Return everything in the records below verbatim, from the first line down to and including the line that contains "pink trapezoid: moved 3 px right;".

------------------------------

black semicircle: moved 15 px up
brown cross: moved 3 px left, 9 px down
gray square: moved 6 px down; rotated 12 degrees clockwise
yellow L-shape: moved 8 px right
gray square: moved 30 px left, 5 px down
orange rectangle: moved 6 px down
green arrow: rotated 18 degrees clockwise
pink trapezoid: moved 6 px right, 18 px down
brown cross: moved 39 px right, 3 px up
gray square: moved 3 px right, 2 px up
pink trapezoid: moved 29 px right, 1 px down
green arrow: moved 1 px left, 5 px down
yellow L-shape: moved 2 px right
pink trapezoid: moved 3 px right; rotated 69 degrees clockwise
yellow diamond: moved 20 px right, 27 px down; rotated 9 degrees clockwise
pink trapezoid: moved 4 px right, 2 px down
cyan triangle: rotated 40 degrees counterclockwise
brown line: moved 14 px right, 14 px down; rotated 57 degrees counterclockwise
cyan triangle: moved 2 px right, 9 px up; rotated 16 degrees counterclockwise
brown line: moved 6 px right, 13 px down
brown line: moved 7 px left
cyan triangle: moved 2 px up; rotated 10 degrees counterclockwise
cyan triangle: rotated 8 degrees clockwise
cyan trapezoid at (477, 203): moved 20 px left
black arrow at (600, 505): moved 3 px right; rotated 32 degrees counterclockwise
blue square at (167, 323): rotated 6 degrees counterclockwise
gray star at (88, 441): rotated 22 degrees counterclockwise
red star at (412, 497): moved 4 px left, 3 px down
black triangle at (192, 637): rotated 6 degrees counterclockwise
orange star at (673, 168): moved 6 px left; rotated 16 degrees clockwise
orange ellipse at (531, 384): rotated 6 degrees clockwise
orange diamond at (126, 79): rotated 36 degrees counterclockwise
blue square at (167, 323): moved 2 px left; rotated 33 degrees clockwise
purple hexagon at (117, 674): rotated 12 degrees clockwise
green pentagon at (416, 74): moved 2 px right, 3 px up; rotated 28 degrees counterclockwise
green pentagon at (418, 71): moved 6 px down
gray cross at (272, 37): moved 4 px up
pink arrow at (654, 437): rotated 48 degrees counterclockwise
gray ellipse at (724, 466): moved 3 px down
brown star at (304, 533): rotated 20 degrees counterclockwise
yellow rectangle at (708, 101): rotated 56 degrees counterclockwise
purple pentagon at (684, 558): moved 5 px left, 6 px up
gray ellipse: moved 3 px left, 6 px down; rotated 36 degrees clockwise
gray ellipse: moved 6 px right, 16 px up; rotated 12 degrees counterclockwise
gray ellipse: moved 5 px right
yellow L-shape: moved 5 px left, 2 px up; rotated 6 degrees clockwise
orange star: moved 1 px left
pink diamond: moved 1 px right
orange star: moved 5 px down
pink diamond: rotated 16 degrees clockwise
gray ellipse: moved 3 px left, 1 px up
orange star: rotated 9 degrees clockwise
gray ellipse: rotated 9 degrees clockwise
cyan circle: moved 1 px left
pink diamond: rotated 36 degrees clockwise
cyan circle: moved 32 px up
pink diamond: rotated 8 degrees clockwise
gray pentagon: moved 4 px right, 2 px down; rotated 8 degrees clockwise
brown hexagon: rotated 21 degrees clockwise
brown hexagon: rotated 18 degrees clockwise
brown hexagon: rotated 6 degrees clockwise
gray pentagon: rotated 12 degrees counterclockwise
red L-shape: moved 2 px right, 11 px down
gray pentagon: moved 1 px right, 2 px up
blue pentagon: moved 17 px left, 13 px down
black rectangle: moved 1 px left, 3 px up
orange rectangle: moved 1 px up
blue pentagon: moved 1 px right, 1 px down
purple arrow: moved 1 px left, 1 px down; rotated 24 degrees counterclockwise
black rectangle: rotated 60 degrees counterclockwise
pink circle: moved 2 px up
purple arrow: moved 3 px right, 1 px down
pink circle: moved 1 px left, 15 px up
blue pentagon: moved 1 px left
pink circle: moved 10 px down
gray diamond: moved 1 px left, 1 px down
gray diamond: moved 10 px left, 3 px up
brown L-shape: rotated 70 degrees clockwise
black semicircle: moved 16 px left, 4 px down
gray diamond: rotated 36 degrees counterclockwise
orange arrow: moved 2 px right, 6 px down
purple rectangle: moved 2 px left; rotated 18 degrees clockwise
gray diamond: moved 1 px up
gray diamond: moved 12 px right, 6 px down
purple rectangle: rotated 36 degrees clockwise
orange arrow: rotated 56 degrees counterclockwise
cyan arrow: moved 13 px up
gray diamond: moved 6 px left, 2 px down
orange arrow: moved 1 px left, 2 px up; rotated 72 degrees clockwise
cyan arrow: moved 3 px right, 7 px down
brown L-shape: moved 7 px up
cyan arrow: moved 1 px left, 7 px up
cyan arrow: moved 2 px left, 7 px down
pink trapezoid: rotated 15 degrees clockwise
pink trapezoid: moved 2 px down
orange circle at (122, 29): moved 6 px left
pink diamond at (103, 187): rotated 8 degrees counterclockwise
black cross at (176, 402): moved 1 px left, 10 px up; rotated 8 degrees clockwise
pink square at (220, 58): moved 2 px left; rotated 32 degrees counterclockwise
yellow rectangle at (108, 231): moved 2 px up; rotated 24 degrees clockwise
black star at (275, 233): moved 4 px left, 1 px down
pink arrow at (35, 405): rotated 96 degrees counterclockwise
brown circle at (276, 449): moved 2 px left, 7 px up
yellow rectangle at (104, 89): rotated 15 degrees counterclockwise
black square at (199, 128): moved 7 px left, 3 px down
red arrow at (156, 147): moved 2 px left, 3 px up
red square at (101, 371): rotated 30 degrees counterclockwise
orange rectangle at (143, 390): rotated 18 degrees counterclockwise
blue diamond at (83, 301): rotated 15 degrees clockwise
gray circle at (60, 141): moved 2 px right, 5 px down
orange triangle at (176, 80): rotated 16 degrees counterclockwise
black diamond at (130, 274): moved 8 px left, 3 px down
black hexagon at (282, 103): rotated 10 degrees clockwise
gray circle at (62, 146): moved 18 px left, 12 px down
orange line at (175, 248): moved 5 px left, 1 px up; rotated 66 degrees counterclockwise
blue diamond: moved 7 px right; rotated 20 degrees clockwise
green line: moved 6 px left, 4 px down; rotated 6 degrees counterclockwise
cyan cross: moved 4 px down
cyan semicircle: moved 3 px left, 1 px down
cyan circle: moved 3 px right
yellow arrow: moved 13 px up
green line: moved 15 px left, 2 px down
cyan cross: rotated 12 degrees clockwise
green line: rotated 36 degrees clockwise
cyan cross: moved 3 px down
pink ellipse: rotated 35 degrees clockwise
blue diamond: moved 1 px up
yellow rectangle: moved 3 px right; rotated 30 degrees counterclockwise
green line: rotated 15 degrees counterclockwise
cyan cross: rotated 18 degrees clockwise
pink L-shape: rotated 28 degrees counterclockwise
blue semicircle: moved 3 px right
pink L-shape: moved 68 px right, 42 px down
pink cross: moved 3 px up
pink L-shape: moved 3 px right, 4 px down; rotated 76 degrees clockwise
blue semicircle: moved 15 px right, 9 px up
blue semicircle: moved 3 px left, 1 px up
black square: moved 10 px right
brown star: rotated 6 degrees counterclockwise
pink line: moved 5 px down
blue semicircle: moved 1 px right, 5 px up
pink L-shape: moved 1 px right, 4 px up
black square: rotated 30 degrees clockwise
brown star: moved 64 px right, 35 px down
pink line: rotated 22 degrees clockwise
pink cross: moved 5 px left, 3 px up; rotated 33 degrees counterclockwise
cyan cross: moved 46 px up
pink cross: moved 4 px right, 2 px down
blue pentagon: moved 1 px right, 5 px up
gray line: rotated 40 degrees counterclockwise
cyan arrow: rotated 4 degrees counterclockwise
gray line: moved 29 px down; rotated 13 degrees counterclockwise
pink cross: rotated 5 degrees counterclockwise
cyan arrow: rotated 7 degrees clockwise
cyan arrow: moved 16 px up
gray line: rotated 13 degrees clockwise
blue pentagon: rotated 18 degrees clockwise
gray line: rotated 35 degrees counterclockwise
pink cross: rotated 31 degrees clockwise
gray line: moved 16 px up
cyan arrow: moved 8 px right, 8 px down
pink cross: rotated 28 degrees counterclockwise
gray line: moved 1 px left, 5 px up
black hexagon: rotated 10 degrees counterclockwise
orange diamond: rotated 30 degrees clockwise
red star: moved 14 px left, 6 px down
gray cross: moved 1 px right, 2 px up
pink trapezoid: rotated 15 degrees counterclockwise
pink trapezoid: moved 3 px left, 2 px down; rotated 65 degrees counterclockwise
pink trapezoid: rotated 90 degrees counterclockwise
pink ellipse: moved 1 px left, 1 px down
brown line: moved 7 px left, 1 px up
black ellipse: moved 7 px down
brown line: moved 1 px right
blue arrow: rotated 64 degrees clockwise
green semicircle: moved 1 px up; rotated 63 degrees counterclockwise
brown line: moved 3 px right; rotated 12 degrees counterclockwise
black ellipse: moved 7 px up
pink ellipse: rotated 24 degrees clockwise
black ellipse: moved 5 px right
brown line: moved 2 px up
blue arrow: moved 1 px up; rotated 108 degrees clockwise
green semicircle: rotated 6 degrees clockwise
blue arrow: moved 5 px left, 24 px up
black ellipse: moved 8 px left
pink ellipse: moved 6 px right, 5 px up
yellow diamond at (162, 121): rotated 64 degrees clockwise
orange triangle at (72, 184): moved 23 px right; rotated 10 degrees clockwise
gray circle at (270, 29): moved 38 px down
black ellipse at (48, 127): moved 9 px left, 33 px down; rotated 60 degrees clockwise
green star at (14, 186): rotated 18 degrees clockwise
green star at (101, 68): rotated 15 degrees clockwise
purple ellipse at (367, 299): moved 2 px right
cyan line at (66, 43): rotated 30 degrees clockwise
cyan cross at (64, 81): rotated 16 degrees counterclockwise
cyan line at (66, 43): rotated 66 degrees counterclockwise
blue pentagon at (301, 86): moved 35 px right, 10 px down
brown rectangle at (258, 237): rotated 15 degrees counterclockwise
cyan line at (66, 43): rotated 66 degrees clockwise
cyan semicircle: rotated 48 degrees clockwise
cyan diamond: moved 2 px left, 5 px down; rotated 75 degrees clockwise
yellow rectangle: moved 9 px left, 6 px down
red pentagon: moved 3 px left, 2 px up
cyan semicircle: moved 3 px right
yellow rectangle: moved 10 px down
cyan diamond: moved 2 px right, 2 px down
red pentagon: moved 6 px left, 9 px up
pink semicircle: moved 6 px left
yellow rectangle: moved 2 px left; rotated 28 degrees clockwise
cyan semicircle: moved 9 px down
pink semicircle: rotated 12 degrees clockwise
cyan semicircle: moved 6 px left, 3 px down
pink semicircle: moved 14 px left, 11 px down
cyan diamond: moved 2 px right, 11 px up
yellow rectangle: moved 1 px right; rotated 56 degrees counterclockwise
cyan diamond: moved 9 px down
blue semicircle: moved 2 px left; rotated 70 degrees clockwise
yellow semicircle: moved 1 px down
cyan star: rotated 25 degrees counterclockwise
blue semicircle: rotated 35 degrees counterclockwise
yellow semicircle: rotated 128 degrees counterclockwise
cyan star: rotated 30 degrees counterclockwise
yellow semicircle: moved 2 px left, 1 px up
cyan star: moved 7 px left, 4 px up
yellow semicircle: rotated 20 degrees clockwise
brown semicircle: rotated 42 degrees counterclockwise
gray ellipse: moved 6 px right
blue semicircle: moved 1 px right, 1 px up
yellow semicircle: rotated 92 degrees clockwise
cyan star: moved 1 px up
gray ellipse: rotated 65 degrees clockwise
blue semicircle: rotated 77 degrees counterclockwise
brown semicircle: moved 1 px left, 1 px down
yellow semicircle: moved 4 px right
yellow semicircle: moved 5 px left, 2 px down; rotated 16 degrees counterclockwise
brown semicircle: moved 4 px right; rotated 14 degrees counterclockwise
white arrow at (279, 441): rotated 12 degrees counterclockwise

------------------------------

**PROBLEM SOLUTION:**
black semicircle: moved 15 px up
brown cross: moved 3 px left, 9 px down
gray square: moved 6 px down; rotated 12 degrees clockwise
yellow L-shape: moved 8 px right
gray square: moved 30 px left, 5 px down
orange rectangle: moved 6 px down
green arrow: rotated 18 degrees clockwise
pink trapezoid: moved 6 px right, 18 px down
brown cross: moved 39 px right, 3 px up
gray square: moved 3 px right, 2 px up
pink trapezoid: moved 29 px right, 1 px down
green arrow: moved 1 px left, 5 px down
yellow L-shape: moved 2 px right
pink trapezoid: moved 3 px right; rotated 69 degrees clockwise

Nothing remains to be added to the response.